*** Begin section ***

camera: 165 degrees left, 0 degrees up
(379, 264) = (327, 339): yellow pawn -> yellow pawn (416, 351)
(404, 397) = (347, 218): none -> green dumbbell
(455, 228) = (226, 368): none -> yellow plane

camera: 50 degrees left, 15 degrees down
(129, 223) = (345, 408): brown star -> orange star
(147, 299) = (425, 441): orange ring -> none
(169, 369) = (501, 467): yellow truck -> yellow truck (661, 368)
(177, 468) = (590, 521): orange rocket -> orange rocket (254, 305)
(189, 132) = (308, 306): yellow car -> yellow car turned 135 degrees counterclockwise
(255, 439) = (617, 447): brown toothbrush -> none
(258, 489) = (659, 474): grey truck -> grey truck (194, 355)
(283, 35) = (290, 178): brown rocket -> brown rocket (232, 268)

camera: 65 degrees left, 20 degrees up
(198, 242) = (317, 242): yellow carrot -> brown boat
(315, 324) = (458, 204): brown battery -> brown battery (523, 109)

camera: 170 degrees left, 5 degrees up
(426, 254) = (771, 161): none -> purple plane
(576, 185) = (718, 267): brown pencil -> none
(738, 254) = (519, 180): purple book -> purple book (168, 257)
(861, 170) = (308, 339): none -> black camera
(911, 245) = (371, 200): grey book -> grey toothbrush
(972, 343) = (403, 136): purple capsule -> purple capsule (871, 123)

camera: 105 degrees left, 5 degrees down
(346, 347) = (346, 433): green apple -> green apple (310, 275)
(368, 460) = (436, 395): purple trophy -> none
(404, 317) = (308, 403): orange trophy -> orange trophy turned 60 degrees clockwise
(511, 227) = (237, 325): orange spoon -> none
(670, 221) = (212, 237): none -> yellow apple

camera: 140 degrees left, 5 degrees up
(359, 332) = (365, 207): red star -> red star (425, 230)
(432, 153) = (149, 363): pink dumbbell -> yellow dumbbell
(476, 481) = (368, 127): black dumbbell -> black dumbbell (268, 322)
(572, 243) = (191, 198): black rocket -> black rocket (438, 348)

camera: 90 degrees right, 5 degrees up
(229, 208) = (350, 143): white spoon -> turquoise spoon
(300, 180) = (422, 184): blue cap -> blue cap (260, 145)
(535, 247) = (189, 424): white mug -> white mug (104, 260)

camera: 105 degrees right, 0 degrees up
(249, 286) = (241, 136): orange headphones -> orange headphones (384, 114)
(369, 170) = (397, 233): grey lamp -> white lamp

*** End section ***

Your objective
The expected output is the complete data, repeated exactly.

Output below
camera: 165 degrees left, 0 degrees up
(379, 264) = (327, 339): yellow pawn -> yellow pawn (416, 351)
(404, 397) = (347, 218): none -> green dumbbell
(455, 228) = (226, 368): none -> yellow plane

camera: 50 degrees left, 15 degrees down
(129, 223) = (345, 408): brown star -> orange star
(147, 299) = (425, 441): orange ring -> none
(169, 369) = (501, 467): yellow truck -> yellow truck (661, 368)
(177, 468) = (590, 521): orange rocket -> orange rocket (254, 305)
(189, 132) = (308, 306): yellow car -> yellow car turned 135 degrees counterclockwise
(255, 439) = (617, 447): brown toothbrush -> none
(258, 489) = (659, 474): grey truck -> grey truck (194, 355)
(283, 35) = (290, 178): brown rocket -> brown rocket (232, 268)

camera: 65 degrees left, 20 degrees up
(198, 242) = (317, 242): yellow carrot -> brown boat
(315, 324) = (458, 204): brown battery -> brown battery (523, 109)

camera: 170 degrees left, 5 degrees up
(426, 254) = (771, 161): none -> purple plane
(576, 185) = (718, 267): brown pencil -> none
(738, 254) = (519, 180): purple book -> purple book (168, 257)
(861, 170) = (308, 339): none -> black camera
(911, 245) = (371, 200): grey book -> grey toothbrush
(972, 343) = (403, 136): purple capsule -> purple capsule (871, 123)

camera: 105 degrees left, 5 degrees down
(346, 347) = (346, 433): green apple -> green apple (310, 275)
(368, 460) = (436, 395): purple trophy -> none
(404, 317) = (308, 403): orange trophy -> orange trophy turned 60 degrees clockwise
(511, 227) = (237, 325): orange spoon -> none
(670, 221) = (212, 237): none -> yellow apple

camera: 140 degrees left, 5 degrees up
(359, 332) = (365, 207): red star -> red star (425, 230)
(432, 153) = (149, 363): pink dumbbell -> yellow dumbbell
(476, 481) = (368, 127): black dumbbell -> black dumbbell (268, 322)
(572, 243) = (191, 198): black rocket -> black rocket (438, 348)

camera: 90 degrees right, 5 degrees up
(229, 208) = (350, 143): white spoon -> turquoise spoon
(300, 180) = (422, 184): blue cap -> blue cap (260, 145)
(535, 247) = (189, 424): white mug -> white mug (104, 260)

camera: 105 degrees right, 0 degrees up
(249, 286) = (241, 136): orange headphones -> orange headphones (384, 114)
(369, 170) = (397, 233): grey lamp -> white lamp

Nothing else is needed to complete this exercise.